_Task_.
Nothing but the lines from the one with "(600, 492) = (374, 422): black" through the last line of the data should be restated, each word for word.

──────────

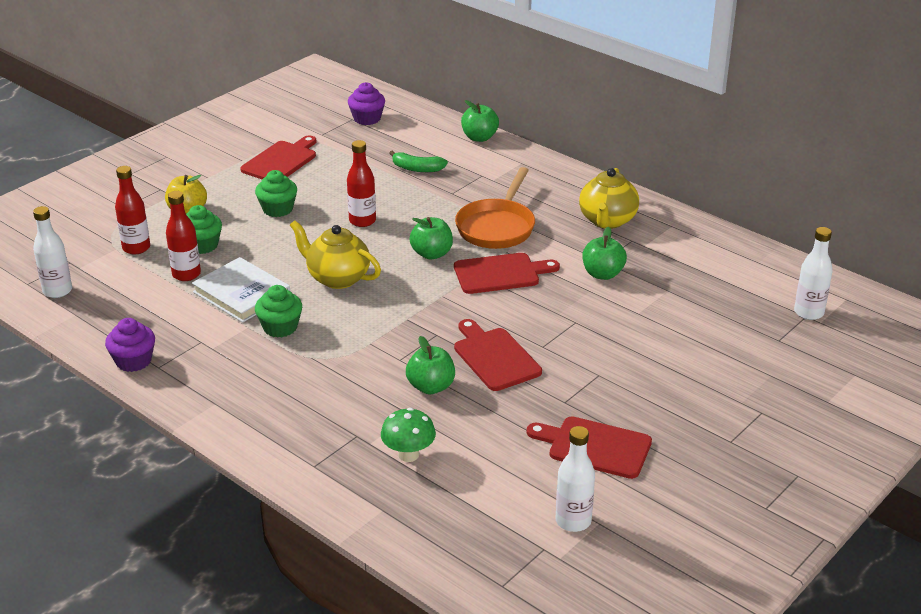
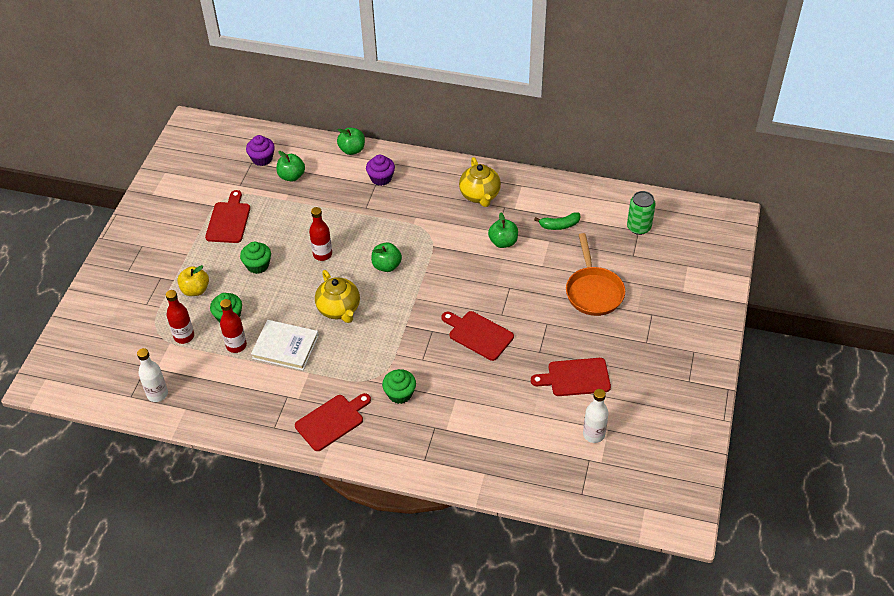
camera: 25 degrees left, 15 degrees up
(133, 361) = (254, 429): purple cupcake -> purple cupcake (381, 178)
(280, 327) = (330, 364): green cupcake -> green cupcake (400, 394)
(337, 278) = (339, 309): yellow teapot -> yellow teapot turned 120 degrees counterclockwise
(408, 455) = (474, 428): green mushroom -> none
(417, 168) = (328, 194): green banana -> green banana (559, 225)
(431, 387) = (455, 373): green apple -> green apple (291, 176)
(497, 227) = (414, 227): orange pan -> orange pan (593, 291)
(500, 273) = (440, 266): red cutting board -> red cutting board (332, 421)
(808, 312) = (638, 227): white bottle -> green can

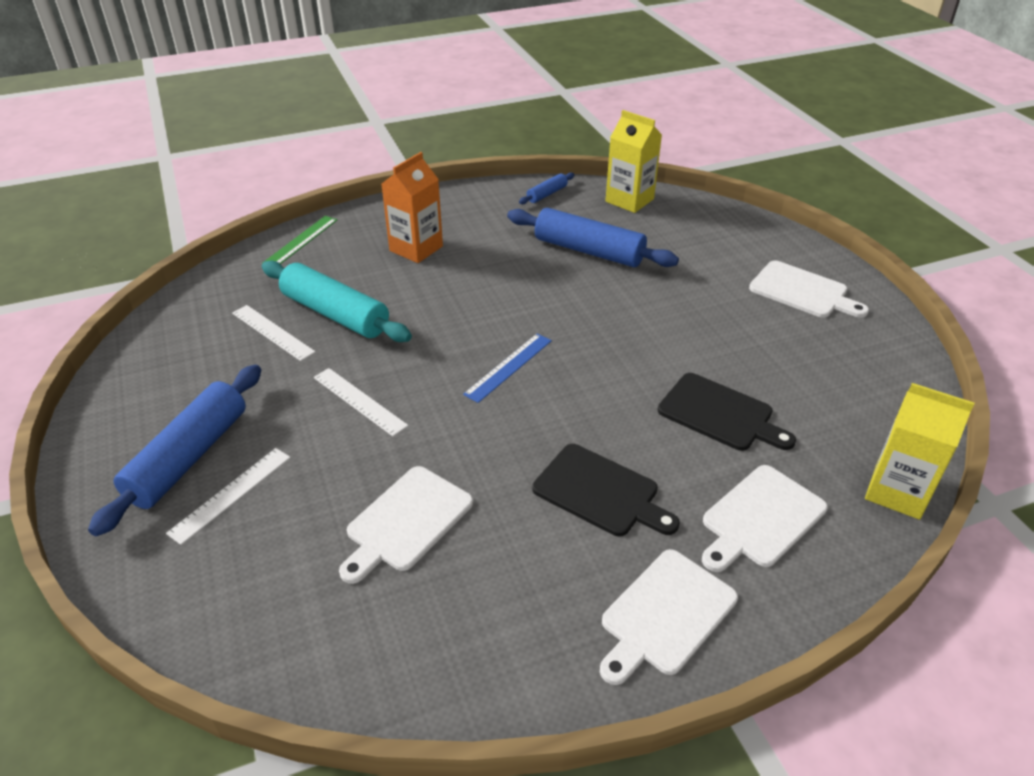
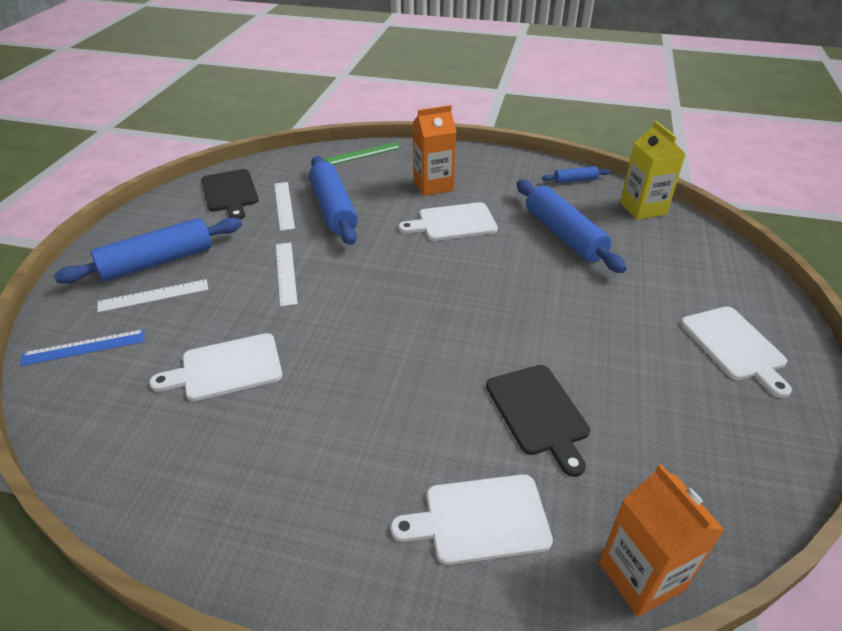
camera: 35 degrees right, 0 degrees up
(335, 314) = (333, 209): turquoise rolling pin -> blue rolling pin
(509, 367) = (408, 295): blue ruler -> blue ruler (84, 347)
(600, 492) = (374, 422): black cutting board -> black cutting board (230, 193)
(665, 615) = (319, 546): white cutting board -> white cutting board (453, 222)
(897, 491) = (641, 576): yellow carton -> orange carton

──────────

_Answer to the problem_.
(600, 492) = (374, 422): black cutting board -> black cutting board (230, 193)
(665, 615) = (319, 546): white cutting board -> white cutting board (453, 222)
(897, 491) = (641, 576): yellow carton -> orange carton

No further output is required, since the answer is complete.